**EXTRACTED MATERIAL**
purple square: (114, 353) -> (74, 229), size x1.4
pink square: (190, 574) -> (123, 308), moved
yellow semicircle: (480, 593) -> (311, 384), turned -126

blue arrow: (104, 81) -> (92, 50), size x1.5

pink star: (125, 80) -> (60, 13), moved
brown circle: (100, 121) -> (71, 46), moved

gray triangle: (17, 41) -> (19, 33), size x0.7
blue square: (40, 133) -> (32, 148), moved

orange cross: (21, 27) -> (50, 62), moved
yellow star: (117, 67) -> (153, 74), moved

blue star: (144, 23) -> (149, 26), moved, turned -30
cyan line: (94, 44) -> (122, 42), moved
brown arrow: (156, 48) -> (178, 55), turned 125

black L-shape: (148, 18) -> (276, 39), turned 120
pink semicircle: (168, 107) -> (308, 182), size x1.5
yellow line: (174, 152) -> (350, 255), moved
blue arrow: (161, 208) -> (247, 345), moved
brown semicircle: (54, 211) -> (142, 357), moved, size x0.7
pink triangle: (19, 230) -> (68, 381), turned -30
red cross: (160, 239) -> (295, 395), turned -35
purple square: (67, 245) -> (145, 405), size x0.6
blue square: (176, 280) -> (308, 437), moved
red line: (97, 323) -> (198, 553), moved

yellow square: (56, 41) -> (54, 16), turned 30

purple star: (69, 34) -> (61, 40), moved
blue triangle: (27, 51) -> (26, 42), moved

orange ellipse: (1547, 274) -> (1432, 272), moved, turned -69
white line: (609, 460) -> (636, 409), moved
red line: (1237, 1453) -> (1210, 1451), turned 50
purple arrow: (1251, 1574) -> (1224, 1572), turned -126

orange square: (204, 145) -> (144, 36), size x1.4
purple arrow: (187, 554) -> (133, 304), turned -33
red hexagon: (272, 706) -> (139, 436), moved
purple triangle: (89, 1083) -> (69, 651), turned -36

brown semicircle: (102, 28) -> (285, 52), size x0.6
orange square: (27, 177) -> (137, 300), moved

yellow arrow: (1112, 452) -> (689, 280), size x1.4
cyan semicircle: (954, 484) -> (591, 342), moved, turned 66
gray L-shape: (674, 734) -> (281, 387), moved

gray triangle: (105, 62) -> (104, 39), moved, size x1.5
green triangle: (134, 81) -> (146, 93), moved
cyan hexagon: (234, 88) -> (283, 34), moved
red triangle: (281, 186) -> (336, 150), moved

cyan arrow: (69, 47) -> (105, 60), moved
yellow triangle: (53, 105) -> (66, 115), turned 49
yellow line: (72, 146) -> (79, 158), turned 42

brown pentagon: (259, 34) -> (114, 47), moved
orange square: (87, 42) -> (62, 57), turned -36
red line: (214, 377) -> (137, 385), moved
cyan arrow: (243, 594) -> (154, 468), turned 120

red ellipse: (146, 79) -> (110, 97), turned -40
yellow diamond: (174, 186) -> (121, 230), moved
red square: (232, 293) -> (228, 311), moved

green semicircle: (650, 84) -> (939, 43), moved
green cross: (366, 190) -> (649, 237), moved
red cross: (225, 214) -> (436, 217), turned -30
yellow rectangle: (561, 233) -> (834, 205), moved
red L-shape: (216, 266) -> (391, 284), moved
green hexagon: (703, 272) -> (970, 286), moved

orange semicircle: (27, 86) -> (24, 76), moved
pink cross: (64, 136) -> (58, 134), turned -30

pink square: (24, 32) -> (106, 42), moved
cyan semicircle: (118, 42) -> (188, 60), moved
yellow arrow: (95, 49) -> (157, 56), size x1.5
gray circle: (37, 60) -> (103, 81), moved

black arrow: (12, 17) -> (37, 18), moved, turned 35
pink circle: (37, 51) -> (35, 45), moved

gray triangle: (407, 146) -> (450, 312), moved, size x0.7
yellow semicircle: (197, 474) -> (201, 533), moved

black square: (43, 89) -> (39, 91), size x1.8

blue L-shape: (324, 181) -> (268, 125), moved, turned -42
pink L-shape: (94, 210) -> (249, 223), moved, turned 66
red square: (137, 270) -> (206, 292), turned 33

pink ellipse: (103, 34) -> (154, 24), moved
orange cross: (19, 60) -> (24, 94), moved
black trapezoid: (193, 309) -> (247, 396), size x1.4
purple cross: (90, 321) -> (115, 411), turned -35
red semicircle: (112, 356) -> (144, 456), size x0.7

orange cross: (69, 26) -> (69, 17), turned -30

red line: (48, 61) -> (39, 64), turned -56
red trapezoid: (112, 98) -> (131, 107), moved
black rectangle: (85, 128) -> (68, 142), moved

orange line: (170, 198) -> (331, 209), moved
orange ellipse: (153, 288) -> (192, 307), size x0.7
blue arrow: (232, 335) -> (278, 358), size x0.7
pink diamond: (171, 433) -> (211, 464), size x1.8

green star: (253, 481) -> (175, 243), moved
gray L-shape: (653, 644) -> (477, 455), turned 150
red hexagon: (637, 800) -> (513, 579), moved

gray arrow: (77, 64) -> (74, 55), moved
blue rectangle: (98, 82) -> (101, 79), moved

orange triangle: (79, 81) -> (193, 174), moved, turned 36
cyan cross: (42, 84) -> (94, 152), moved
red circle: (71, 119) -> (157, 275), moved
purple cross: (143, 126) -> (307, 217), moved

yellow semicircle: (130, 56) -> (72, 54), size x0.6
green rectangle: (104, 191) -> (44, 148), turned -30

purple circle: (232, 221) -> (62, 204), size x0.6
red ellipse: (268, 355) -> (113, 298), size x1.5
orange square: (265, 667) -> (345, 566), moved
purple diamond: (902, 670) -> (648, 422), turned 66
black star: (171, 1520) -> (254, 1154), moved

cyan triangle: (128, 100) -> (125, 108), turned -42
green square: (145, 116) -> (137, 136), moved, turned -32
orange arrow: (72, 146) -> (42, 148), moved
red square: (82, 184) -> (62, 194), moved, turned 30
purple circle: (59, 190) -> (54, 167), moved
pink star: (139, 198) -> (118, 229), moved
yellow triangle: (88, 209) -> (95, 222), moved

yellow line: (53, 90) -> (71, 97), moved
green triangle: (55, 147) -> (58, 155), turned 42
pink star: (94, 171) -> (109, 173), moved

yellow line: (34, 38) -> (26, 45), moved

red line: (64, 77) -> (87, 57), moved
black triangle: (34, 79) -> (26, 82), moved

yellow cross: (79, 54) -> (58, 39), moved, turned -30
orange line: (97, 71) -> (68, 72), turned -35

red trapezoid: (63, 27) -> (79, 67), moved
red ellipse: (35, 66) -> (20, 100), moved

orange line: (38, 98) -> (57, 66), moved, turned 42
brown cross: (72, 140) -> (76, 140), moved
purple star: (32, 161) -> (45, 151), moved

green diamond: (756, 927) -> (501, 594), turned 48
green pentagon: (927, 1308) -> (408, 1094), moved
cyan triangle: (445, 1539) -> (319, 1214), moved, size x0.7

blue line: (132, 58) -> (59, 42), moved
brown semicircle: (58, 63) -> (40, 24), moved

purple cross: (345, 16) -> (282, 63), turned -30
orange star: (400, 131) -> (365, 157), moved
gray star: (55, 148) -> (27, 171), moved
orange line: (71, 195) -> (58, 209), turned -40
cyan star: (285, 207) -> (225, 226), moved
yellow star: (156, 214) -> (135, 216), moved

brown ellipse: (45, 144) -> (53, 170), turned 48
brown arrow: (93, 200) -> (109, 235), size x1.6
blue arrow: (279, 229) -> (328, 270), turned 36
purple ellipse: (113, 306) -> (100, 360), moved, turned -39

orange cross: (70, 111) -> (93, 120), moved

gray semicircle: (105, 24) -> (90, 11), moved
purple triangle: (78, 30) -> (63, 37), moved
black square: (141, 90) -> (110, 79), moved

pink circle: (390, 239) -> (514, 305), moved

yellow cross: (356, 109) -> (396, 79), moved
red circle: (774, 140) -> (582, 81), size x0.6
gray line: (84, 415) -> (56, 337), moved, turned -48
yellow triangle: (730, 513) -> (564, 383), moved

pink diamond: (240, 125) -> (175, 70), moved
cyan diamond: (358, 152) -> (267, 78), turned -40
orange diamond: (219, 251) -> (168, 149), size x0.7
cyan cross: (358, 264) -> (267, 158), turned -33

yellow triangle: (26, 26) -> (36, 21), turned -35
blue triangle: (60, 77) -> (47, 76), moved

**WORK TO BE COMPLETED**
In the listing above, find the line with "purple arrow: (1251, 1574)" and the line with "cyan arrow: (69, 47) -> (105, 60), moved"; output exactly those lines and all lines between them.

**RESULT OF THE EXERCISE**
purple arrow: (1251, 1574) -> (1224, 1572), turned -126

orange square: (204, 145) -> (144, 36), size x1.4
purple arrow: (187, 554) -> (133, 304), turned -33
red hexagon: (272, 706) -> (139, 436), moved
purple triangle: (89, 1083) -> (69, 651), turned -36

brown semicircle: (102, 28) -> (285, 52), size x0.6
orange square: (27, 177) -> (137, 300), moved

yellow arrow: (1112, 452) -> (689, 280), size x1.4
cyan semicircle: (954, 484) -> (591, 342), moved, turned 66
gray L-shape: (674, 734) -> (281, 387), moved

gray triangle: (105, 62) -> (104, 39), moved, size x1.5
green triangle: (134, 81) -> (146, 93), moved
cyan hexagon: (234, 88) -> (283, 34), moved
red triangle: (281, 186) -> (336, 150), moved

cyan arrow: (69, 47) -> (105, 60), moved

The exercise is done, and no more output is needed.